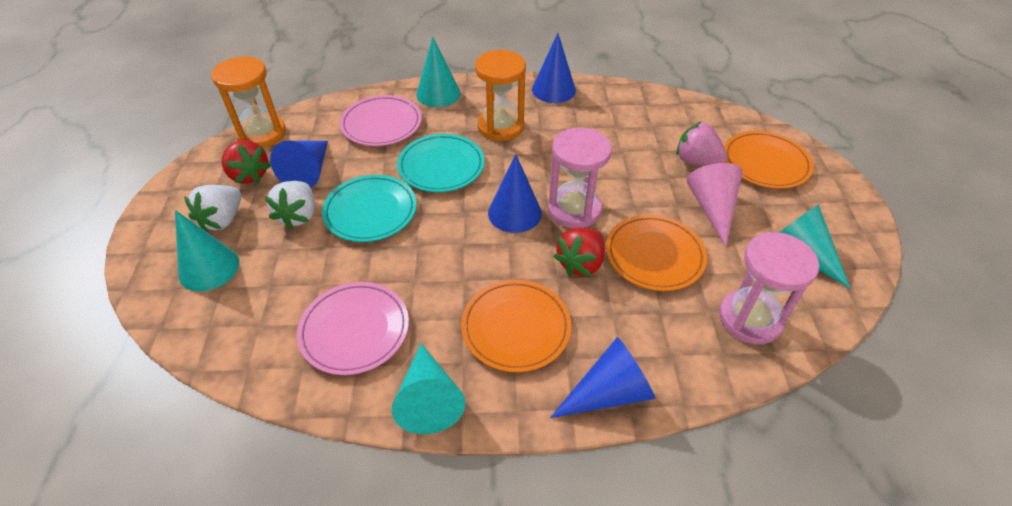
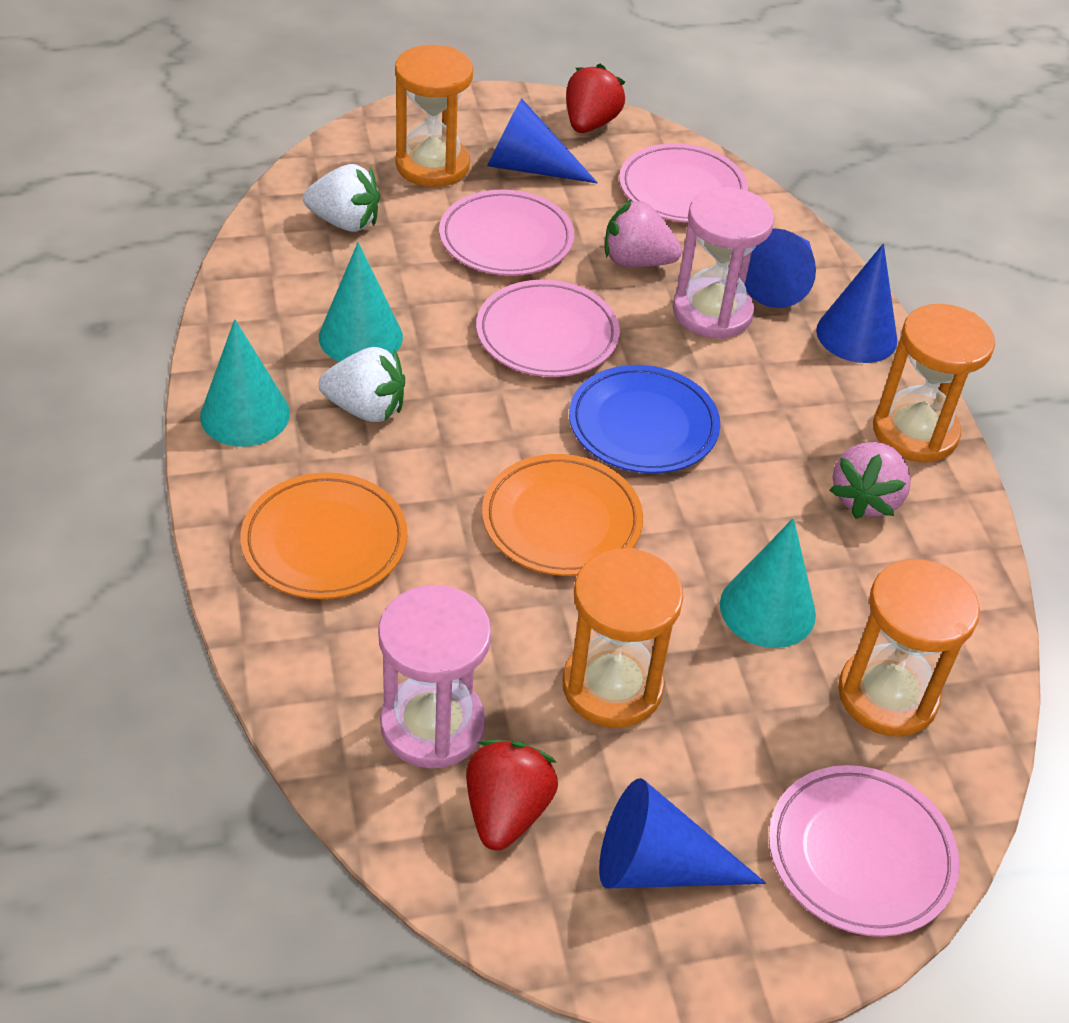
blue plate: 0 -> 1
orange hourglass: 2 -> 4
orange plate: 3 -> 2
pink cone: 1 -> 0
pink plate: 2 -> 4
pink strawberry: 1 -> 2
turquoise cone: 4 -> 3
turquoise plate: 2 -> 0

━━━

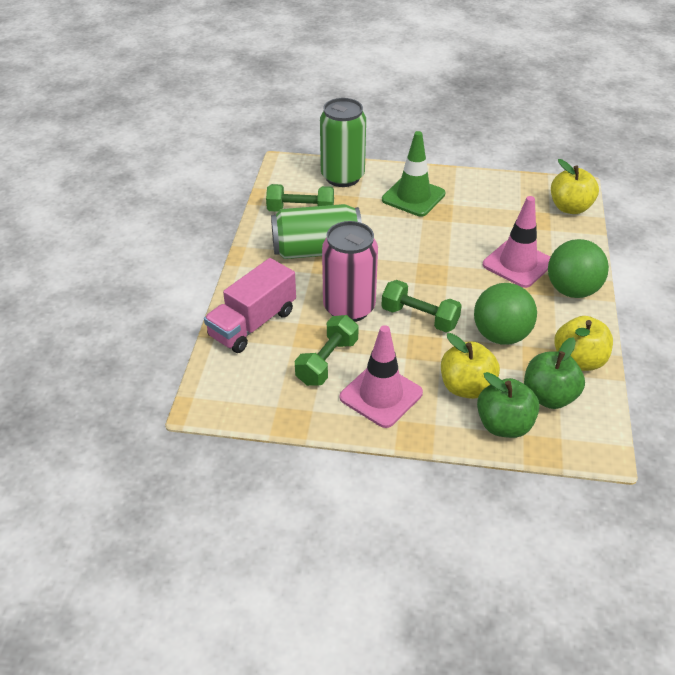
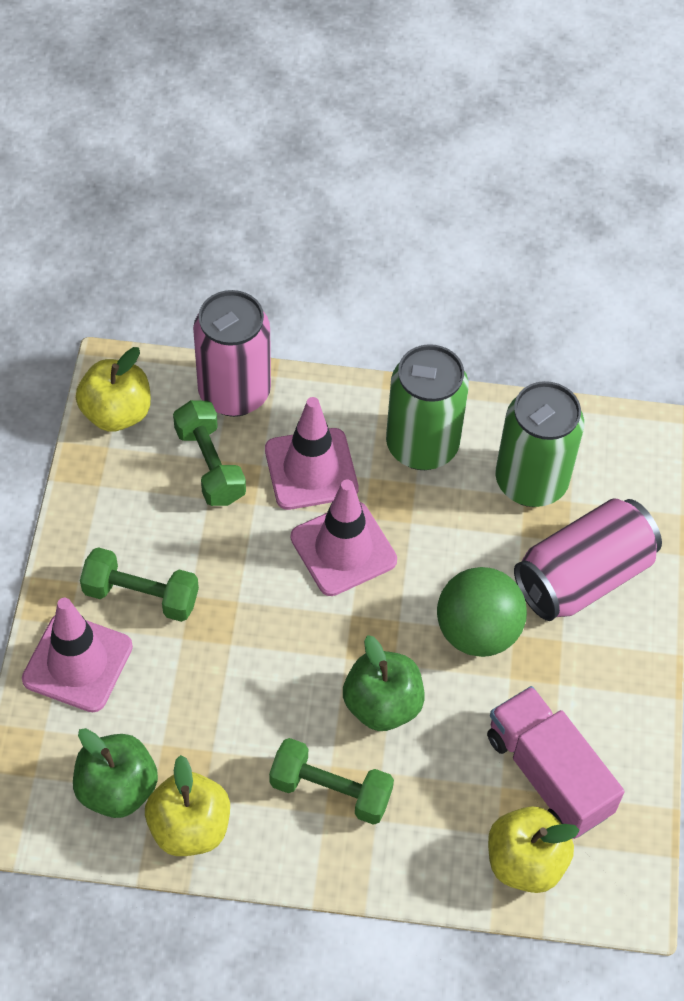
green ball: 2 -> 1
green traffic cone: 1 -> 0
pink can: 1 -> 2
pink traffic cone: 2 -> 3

━━━

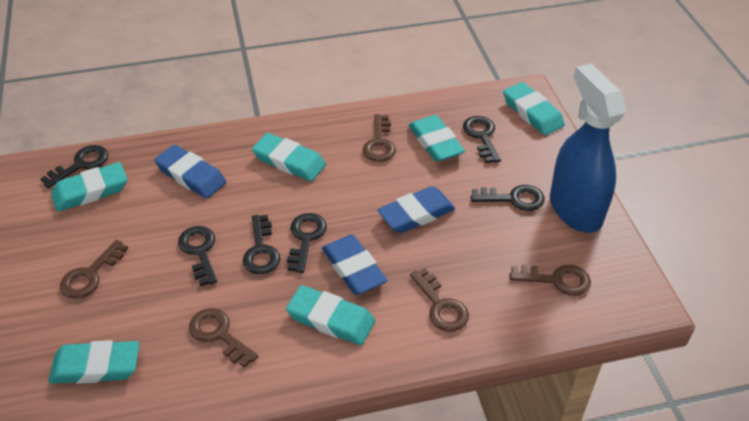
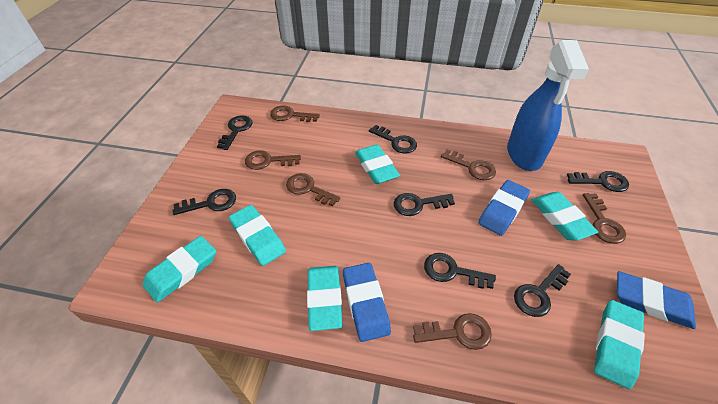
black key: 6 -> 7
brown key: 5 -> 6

━━━

DIRECTIONS FOR THIS TASK:
Starting with the line above that holds "blue plate: 0 -> 1" and stopping with the line that holds "turquoise plate: 2 -> 0", reproduce each line exactly, omitting all other lines.

EXPECTED ANSWER:
blue plate: 0 -> 1
orange hourglass: 2 -> 4
orange plate: 3 -> 2
pink cone: 1 -> 0
pink plate: 2 -> 4
pink strawberry: 1 -> 2
turquoise cone: 4 -> 3
turquoise plate: 2 -> 0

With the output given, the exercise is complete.